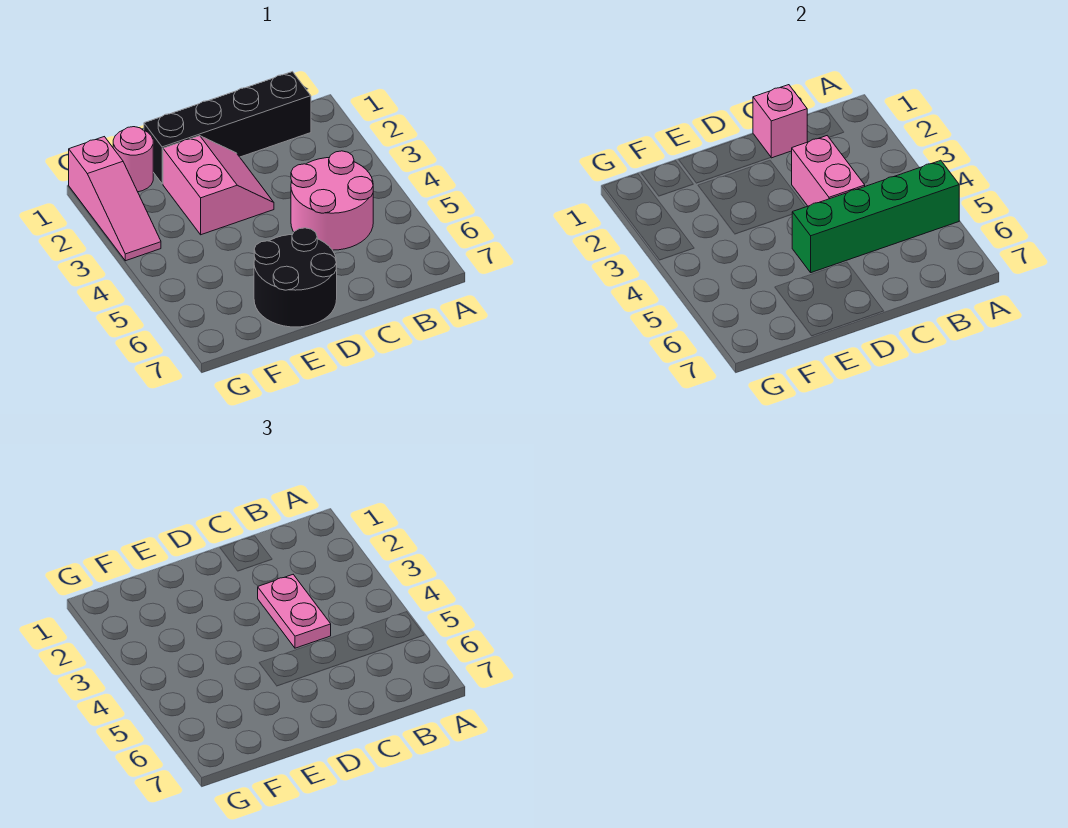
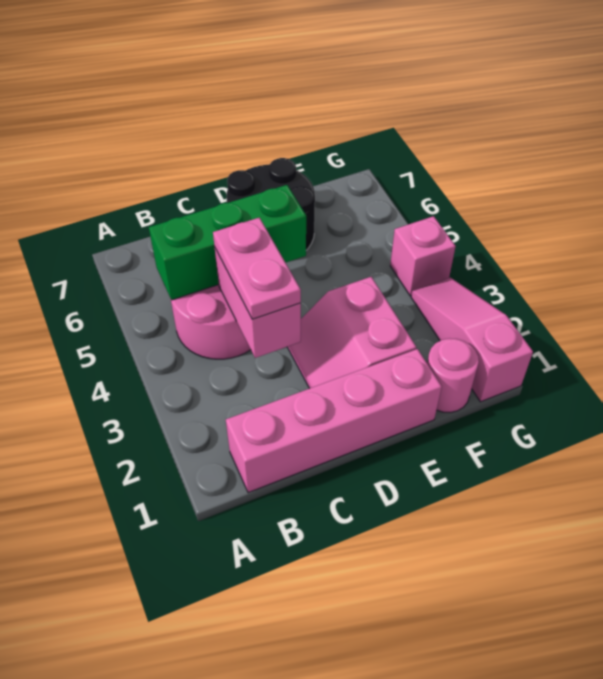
green brick A5:D5 level 2 -> green brick B5:D5 level 2
black brick B1:E1 level 1 -> pink brick B1:E1 level 1
pink brick C1 level 2 -> pink brick G4 level 1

------------------------

- _AIM OF THE TASK_: Tell how many lines in the data hold the string "pink". Only the number is wanted.

- _THE ANSWER_: 2